The records are set out below this line. Return exactly the lines from the one containing "BUZZER1 pin IO: RX2 -> D5" through the last, and exclude the pictures.

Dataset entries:
^^^^^^^^

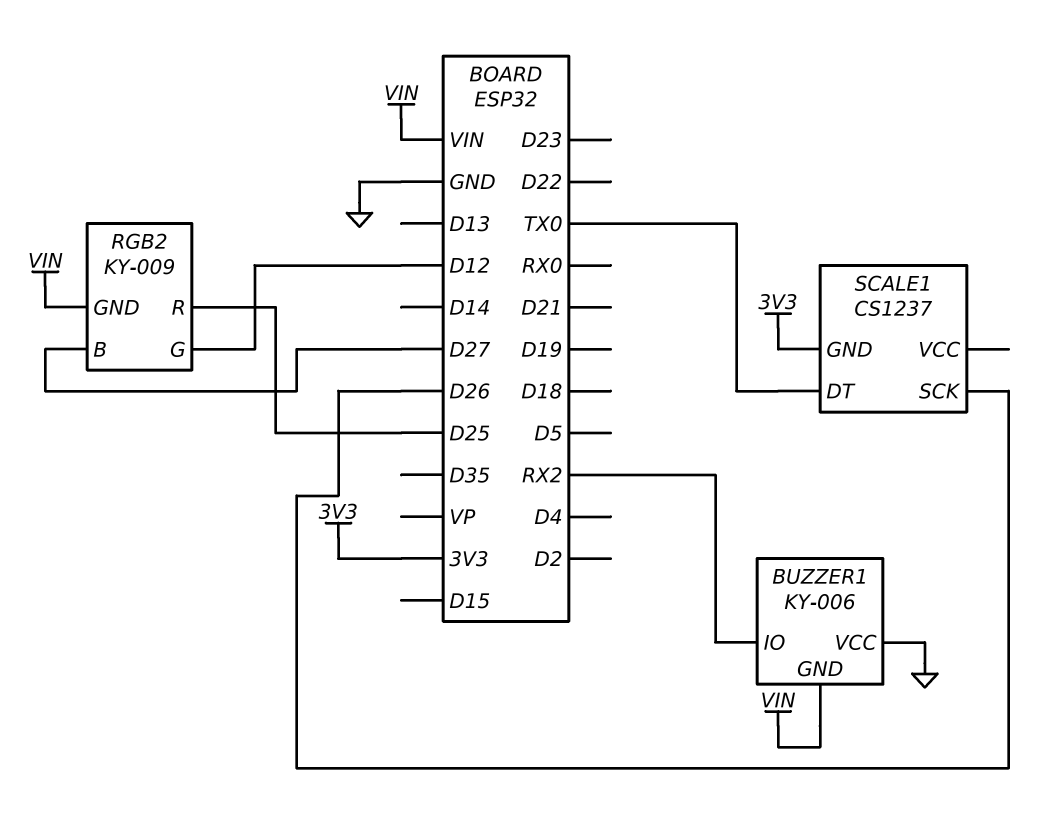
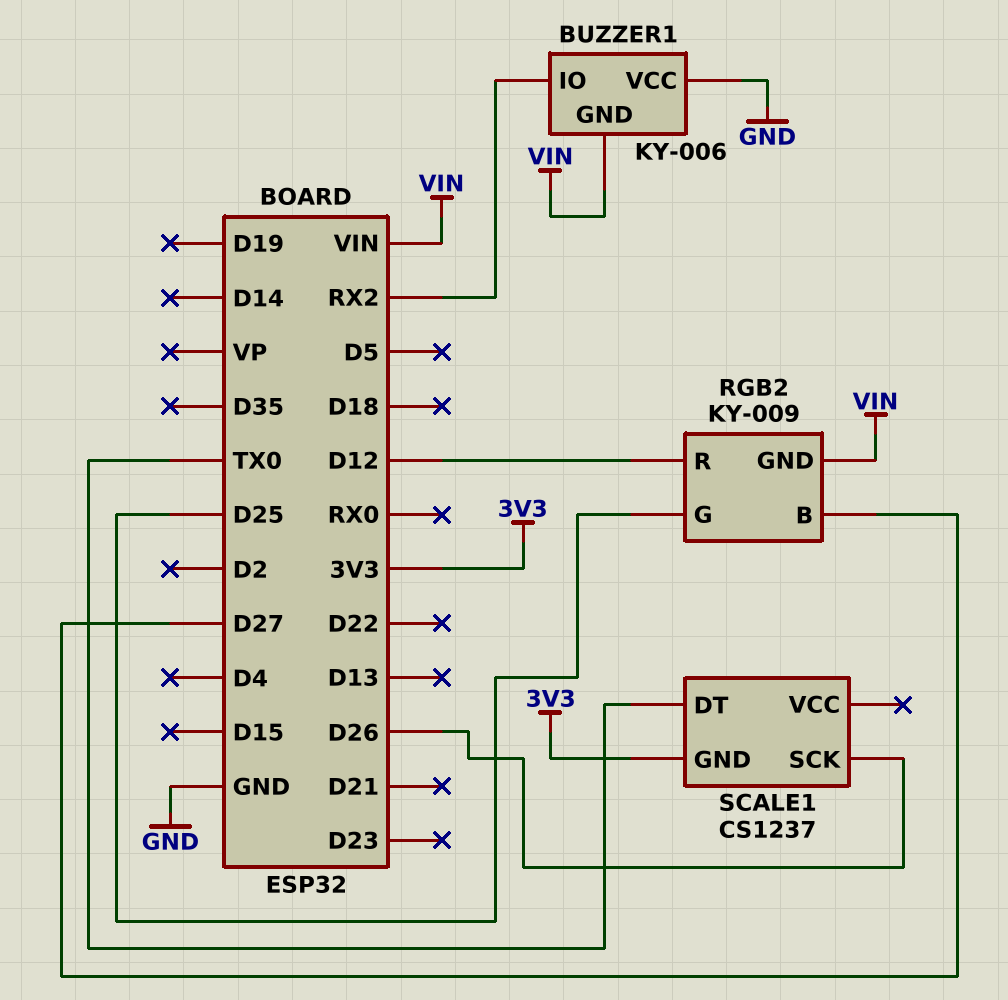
RGB2 pin G: D12 -> D25
RGB2 pin R: D25 -> D12

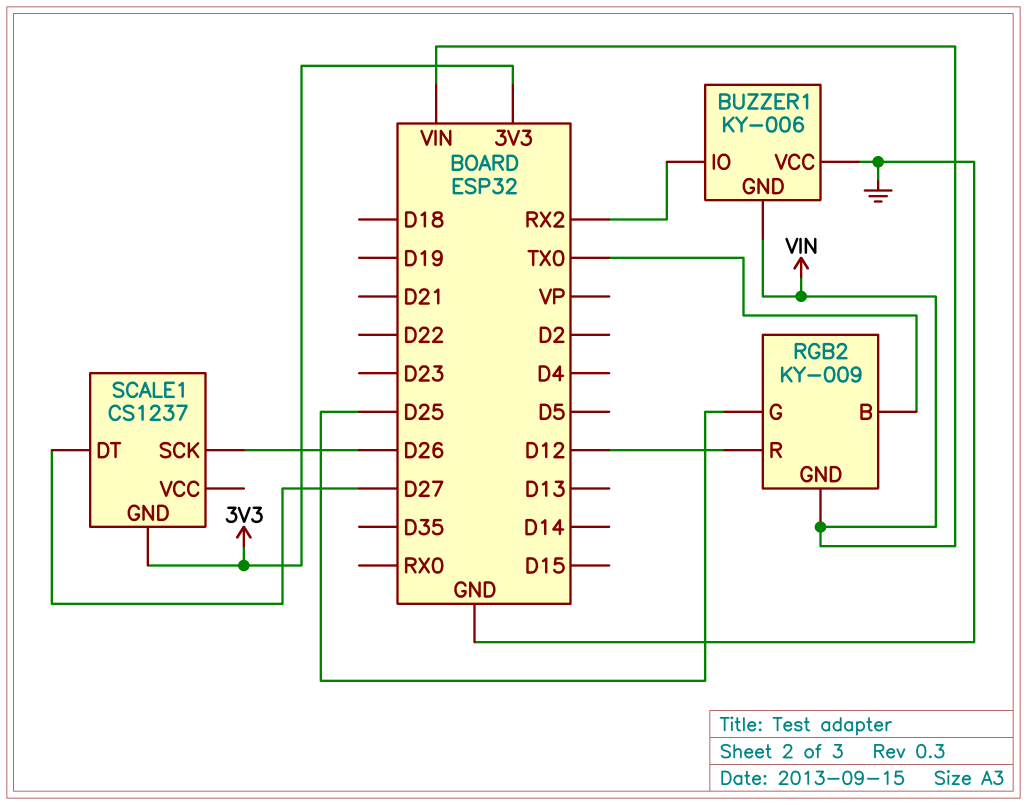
RGB2 pin B: D27 -> TX0
SCALE1 pin DT: TX0 -> D27

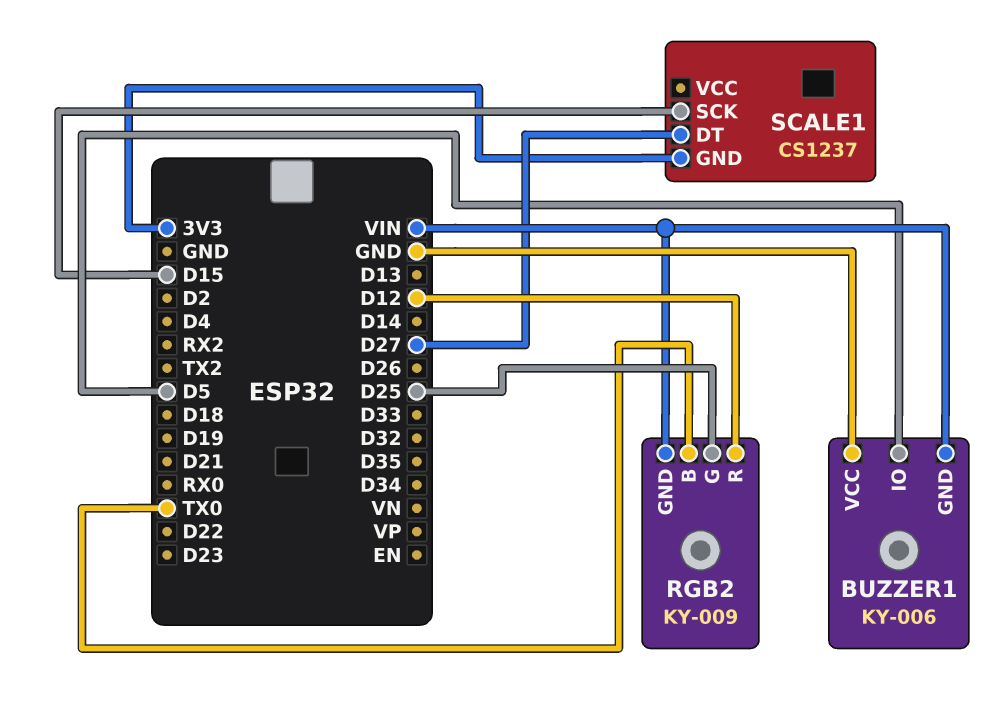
BUZZER1 pin IO: RX2 -> D5
SCALE1 pin SCK: D26 -> D15

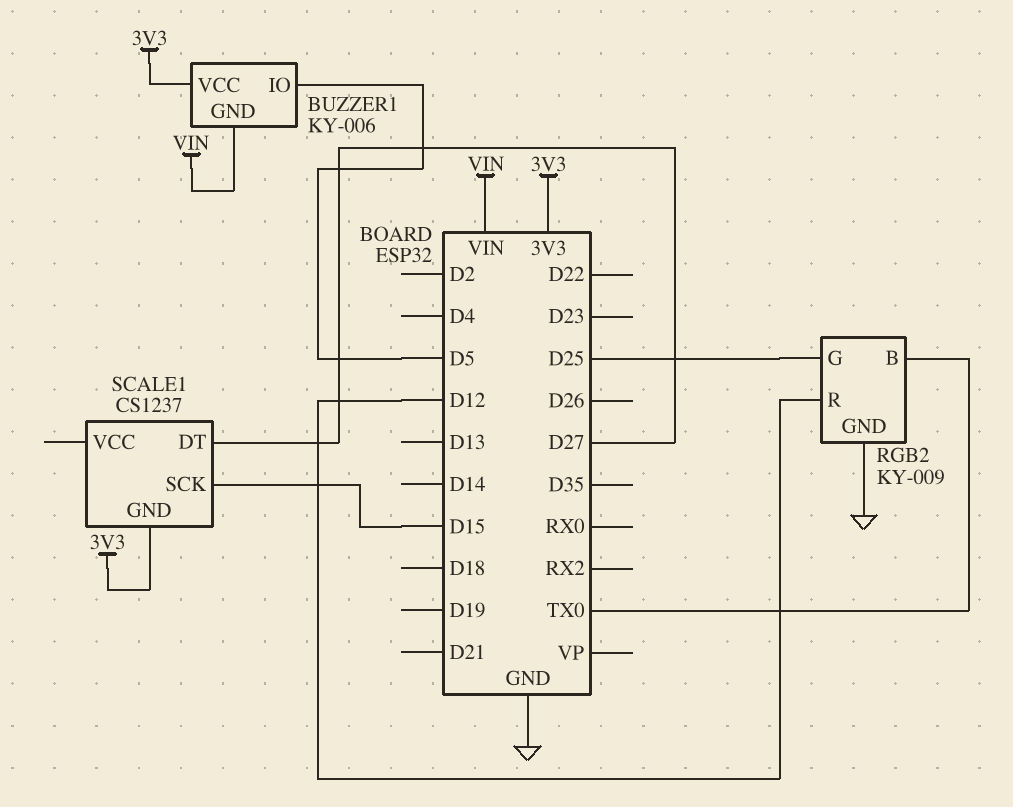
BUZZER1 pin VCC: GND -> 3V3
RGB2 pin GND: VIN -> GND

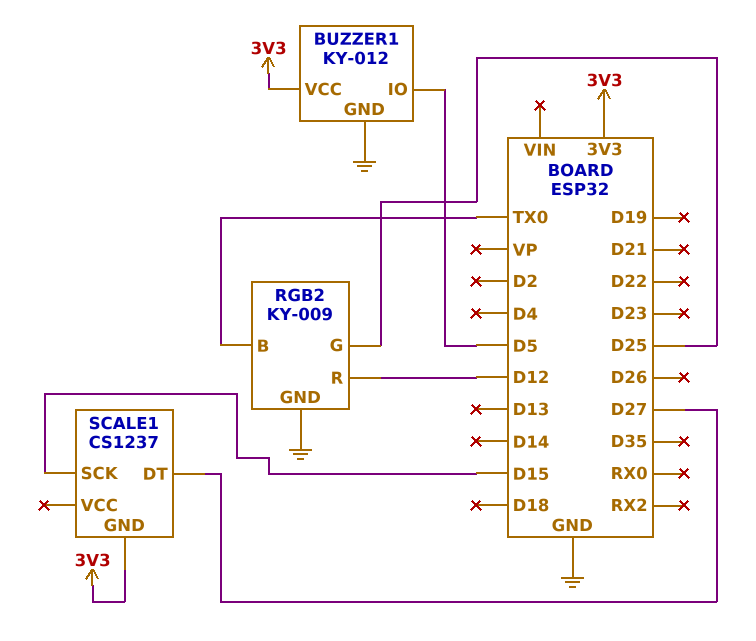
BUZZER1: KY-006 -> KY-012
BUZZER1 pin GND: VIN -> GND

^^^^^^^^

> **Output**:
BUZZER1 pin IO: RX2 -> D5
SCALE1 pin SCK: D26 -> D15

BUZZER1 pin VCC: GND -> 3V3
RGB2 pin GND: VIN -> GND

BUZZER1: KY-006 -> KY-012
BUZZER1 pin GND: VIN -> GND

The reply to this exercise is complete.